__TASK DESCRIPTION__
Locate every line in the items below that contains the string "kern", and copy each of those lines.

-- Begin INPUT MATERIAL --

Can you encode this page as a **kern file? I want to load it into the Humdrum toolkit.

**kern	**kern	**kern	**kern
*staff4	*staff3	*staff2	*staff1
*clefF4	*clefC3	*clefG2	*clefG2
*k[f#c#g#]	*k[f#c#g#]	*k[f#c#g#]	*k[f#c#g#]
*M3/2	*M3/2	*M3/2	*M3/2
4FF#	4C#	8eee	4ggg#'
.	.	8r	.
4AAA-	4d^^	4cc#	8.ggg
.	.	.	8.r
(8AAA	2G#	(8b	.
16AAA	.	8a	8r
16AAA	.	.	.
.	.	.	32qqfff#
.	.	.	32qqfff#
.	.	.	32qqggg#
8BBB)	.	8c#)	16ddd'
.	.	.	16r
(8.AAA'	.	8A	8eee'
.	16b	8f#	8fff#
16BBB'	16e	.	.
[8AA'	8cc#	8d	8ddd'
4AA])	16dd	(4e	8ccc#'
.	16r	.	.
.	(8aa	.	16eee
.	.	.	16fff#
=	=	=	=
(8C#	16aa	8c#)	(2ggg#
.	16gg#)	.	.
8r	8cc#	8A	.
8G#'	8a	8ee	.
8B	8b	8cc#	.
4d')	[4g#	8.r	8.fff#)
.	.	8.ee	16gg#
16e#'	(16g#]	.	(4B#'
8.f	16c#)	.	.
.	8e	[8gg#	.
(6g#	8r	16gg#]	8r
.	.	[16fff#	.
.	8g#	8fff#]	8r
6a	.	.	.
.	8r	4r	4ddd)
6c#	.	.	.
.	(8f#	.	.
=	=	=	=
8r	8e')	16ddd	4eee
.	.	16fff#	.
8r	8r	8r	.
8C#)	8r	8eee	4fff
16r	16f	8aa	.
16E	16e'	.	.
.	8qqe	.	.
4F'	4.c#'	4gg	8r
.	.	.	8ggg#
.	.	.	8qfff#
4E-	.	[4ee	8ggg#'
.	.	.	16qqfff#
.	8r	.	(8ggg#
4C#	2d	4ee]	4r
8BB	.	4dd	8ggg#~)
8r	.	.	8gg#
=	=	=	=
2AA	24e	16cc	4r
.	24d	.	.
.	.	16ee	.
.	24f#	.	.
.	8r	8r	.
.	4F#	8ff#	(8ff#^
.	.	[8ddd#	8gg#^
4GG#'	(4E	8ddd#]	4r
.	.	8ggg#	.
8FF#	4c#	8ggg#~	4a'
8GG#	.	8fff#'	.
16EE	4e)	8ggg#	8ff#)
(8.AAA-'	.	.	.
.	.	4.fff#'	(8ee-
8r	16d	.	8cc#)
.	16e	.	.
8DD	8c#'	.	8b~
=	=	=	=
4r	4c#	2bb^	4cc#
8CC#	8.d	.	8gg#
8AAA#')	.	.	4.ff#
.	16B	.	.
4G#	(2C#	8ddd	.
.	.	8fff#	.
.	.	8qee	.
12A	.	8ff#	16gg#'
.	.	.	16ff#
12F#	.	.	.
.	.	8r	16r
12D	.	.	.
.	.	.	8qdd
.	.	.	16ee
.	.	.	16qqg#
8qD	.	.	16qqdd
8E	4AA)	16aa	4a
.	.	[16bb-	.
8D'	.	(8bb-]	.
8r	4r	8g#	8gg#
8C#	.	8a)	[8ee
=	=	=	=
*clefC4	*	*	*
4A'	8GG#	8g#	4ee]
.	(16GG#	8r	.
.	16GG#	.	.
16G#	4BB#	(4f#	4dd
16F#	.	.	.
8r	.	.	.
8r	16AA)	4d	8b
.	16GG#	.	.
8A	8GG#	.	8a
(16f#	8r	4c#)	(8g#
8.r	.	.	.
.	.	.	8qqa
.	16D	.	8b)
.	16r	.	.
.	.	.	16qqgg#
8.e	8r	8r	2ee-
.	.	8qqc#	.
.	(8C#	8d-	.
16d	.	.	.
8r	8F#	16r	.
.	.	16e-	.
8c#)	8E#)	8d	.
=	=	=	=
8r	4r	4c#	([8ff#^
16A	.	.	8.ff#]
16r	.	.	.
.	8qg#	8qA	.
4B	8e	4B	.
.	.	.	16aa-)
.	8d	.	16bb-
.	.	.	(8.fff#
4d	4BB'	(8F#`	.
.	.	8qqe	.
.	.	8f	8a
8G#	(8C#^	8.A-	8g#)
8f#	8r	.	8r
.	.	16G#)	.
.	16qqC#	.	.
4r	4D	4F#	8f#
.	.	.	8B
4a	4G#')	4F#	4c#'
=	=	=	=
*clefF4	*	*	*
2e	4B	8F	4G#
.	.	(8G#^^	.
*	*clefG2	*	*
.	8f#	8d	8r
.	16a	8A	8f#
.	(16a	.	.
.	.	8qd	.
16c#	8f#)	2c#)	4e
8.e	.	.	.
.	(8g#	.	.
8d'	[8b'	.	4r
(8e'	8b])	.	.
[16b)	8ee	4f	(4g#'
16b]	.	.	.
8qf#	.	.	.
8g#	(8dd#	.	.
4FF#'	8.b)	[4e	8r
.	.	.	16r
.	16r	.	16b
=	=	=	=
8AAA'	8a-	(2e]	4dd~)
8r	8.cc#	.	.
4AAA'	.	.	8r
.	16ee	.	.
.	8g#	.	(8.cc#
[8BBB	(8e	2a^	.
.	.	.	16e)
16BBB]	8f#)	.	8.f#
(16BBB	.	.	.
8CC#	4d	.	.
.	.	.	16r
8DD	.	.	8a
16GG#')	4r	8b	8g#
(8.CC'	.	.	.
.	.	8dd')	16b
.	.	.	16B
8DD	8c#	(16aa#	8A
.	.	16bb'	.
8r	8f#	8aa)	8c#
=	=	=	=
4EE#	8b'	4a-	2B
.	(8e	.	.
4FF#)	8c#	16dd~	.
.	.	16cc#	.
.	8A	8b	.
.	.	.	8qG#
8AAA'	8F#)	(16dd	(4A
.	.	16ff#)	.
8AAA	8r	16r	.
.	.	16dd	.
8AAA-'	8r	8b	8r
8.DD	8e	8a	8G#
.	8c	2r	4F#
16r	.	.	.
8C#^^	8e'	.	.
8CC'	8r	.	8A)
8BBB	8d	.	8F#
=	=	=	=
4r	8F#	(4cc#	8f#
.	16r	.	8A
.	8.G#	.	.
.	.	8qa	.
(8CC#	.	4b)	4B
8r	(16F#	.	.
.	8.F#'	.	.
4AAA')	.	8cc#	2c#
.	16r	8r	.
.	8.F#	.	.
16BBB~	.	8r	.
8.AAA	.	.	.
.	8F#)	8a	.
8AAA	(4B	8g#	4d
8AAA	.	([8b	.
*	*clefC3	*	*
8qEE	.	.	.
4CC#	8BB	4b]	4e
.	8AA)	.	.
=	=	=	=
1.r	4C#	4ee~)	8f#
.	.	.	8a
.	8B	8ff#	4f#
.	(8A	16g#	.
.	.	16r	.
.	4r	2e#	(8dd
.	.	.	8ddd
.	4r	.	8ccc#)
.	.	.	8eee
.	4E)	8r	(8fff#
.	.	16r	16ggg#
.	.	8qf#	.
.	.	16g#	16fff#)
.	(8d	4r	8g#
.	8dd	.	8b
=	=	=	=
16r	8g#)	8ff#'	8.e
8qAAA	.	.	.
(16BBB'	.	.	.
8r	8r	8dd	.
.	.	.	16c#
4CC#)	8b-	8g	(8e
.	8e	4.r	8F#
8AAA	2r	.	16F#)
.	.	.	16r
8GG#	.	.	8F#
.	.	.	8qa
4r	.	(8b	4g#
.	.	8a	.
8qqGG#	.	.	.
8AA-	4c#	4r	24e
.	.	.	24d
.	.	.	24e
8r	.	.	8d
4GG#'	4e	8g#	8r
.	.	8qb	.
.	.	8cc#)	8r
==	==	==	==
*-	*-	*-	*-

-- End INPUT MATERIAL --

__ANSWER__
Can you encode this page as a **kern file? I want to load it into the Humdrum toolkit.
**kern	**kern	**kern	**kern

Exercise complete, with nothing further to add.